# Exercise details:
In the entries below, find the lines with the word "BUSY" and copy them.

--- Records Enclosed Below ---

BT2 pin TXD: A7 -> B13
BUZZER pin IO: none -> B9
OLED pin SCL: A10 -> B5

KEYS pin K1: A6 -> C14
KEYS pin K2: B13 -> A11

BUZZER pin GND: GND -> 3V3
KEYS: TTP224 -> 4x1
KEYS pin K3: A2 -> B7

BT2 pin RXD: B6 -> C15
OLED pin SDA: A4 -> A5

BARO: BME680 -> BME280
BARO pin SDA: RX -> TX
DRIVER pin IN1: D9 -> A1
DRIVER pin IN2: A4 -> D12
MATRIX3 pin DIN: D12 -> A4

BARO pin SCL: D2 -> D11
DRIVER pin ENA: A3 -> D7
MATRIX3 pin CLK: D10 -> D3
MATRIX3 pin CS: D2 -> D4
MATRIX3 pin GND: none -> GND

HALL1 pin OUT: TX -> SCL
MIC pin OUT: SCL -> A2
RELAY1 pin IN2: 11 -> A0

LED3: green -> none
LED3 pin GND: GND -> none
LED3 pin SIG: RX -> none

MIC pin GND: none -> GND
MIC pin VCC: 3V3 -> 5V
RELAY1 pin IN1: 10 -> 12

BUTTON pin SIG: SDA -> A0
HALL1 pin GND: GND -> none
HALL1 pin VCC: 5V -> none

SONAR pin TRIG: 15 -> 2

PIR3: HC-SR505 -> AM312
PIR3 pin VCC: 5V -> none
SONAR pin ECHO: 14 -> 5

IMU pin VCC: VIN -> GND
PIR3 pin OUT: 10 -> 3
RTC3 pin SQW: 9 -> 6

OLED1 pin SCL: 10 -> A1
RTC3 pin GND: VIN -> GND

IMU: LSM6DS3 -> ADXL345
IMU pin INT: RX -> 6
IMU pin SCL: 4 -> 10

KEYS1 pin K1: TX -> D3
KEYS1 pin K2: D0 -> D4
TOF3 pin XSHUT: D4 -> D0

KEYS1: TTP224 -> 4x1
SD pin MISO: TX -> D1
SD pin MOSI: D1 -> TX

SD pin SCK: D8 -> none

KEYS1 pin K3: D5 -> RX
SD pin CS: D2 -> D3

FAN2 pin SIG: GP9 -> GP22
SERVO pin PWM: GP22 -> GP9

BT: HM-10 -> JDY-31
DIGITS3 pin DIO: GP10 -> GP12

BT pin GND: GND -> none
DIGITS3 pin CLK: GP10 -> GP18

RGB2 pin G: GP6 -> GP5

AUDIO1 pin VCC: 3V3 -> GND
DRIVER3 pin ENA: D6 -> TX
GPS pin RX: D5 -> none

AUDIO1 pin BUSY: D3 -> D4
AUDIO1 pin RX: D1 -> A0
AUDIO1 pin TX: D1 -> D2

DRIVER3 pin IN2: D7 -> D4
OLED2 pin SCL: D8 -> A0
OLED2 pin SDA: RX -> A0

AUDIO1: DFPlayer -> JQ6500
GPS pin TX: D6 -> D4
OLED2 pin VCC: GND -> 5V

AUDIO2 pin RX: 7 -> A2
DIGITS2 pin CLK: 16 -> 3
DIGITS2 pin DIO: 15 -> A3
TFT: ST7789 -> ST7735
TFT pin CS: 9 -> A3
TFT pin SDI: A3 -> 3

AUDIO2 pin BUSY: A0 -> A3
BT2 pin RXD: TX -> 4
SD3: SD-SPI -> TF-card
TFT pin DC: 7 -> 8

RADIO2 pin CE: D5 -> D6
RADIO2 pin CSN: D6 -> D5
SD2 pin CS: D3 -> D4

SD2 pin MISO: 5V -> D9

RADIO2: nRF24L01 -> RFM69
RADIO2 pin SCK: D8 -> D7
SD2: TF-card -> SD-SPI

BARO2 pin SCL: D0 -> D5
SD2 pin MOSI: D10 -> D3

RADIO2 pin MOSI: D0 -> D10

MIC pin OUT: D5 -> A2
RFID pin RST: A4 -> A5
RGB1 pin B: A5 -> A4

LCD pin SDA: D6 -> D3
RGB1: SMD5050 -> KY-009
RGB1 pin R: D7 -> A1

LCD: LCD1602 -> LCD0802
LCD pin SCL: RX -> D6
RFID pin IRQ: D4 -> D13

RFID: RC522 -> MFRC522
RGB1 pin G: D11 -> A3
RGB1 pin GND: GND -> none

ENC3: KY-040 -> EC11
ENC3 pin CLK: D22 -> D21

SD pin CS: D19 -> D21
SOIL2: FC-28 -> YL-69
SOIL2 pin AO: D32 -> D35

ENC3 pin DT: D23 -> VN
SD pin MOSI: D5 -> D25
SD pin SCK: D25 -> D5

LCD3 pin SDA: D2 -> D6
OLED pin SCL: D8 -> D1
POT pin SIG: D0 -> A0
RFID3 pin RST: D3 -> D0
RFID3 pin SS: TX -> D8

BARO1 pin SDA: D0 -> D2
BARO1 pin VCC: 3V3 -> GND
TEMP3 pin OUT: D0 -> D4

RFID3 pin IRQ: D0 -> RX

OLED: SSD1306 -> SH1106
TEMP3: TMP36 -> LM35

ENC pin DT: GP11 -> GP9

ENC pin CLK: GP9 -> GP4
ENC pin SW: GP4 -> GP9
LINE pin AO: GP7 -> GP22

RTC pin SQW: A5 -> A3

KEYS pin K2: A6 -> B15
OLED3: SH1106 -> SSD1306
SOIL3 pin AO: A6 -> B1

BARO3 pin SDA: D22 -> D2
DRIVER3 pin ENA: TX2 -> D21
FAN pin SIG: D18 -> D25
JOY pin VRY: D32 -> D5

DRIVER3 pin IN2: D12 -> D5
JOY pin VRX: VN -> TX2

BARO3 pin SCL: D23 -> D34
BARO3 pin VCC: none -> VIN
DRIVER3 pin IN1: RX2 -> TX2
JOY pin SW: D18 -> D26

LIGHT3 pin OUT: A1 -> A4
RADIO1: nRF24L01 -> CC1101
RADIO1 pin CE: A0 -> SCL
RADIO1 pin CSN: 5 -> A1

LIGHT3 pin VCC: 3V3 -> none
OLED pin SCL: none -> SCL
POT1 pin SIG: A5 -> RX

--- End of Enclosed Records ---

# Response area:
AUDIO1 pin BUSY: D3 -> D4
AUDIO2 pin BUSY: A0 -> A3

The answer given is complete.